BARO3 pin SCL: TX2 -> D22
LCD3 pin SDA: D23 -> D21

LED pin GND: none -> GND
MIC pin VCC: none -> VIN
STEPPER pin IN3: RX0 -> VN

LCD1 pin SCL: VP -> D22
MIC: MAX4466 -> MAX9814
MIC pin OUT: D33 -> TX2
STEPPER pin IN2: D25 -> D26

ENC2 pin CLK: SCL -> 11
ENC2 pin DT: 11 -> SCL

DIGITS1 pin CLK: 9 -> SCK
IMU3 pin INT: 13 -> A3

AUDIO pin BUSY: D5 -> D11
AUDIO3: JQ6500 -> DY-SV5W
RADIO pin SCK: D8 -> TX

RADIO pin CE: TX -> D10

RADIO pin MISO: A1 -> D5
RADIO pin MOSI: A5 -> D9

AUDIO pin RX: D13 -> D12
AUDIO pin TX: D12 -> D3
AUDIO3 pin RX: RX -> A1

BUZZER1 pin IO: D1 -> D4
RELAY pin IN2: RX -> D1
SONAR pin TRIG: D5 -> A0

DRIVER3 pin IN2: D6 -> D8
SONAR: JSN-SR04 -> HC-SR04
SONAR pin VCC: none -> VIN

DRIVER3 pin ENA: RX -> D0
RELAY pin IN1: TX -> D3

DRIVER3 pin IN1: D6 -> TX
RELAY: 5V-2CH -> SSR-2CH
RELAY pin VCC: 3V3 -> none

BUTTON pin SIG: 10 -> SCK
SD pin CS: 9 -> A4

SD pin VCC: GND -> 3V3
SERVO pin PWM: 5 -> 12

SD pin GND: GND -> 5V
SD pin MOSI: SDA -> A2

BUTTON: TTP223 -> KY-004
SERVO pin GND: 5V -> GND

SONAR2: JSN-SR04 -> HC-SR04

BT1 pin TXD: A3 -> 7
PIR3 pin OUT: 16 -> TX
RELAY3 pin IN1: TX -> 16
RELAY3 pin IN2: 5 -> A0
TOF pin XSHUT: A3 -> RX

+++

- Activity
Set down the data exactly.

- Task solution
BARO3 pin SCL: TX2 -> D22
LCD3 pin SDA: D23 -> D21

LED pin GND: none -> GND
MIC pin VCC: none -> VIN
STEPPER pin IN3: RX0 -> VN

LCD1 pin SCL: VP -> D22
MIC: MAX4466 -> MAX9814
MIC pin OUT: D33 -> TX2
STEPPER pin IN2: D25 -> D26

ENC2 pin CLK: SCL -> 11
ENC2 pin DT: 11 -> SCL

DIGITS1 pin CLK: 9 -> SCK
IMU3 pin INT: 13 -> A3

AUDIO pin BUSY: D5 -> D11
AUDIO3: JQ6500 -> DY-SV5W
RADIO pin SCK: D8 -> TX

RADIO pin CE: TX -> D10

RADIO pin MISO: A1 -> D5
RADIO pin MOSI: A5 -> D9

AUDIO pin RX: D13 -> D12
AUDIO pin TX: D12 -> D3
AUDIO3 pin RX: RX -> A1

BUZZER1 pin IO: D1 -> D4
RELAY pin IN2: RX -> D1
SONAR pin TRIG: D5 -> A0

DRIVER3 pin IN2: D6 -> D8
SONAR: JSN-SR04 -> HC-SR04
SONAR pin VCC: none -> VIN

DRIVER3 pin ENA: RX -> D0
RELAY pin IN1: TX -> D3

DRIVER3 pin IN1: D6 -> TX
RELAY: 5V-2CH -> SSR-2CH
RELAY pin VCC: 3V3 -> none

BUTTON pin SIG: 10 -> SCK
SD pin CS: 9 -> A4

SD pin VCC: GND -> 3V3
SERVO pin PWM: 5 -> 12

SD pin GND: GND -> 5V
SD pin MOSI: SDA -> A2

BUTTON: TTP223 -> KY-004
SERVO pin GND: 5V -> GND

SONAR2: JSN-SR04 -> HC-SR04

BT1 pin TXD: A3 -> 7
PIR3 pin OUT: 16 -> TX
RELAY3 pin IN1: TX -> 16
RELAY3 pin IN2: 5 -> A0
TOF pin XSHUT: A3 -> RX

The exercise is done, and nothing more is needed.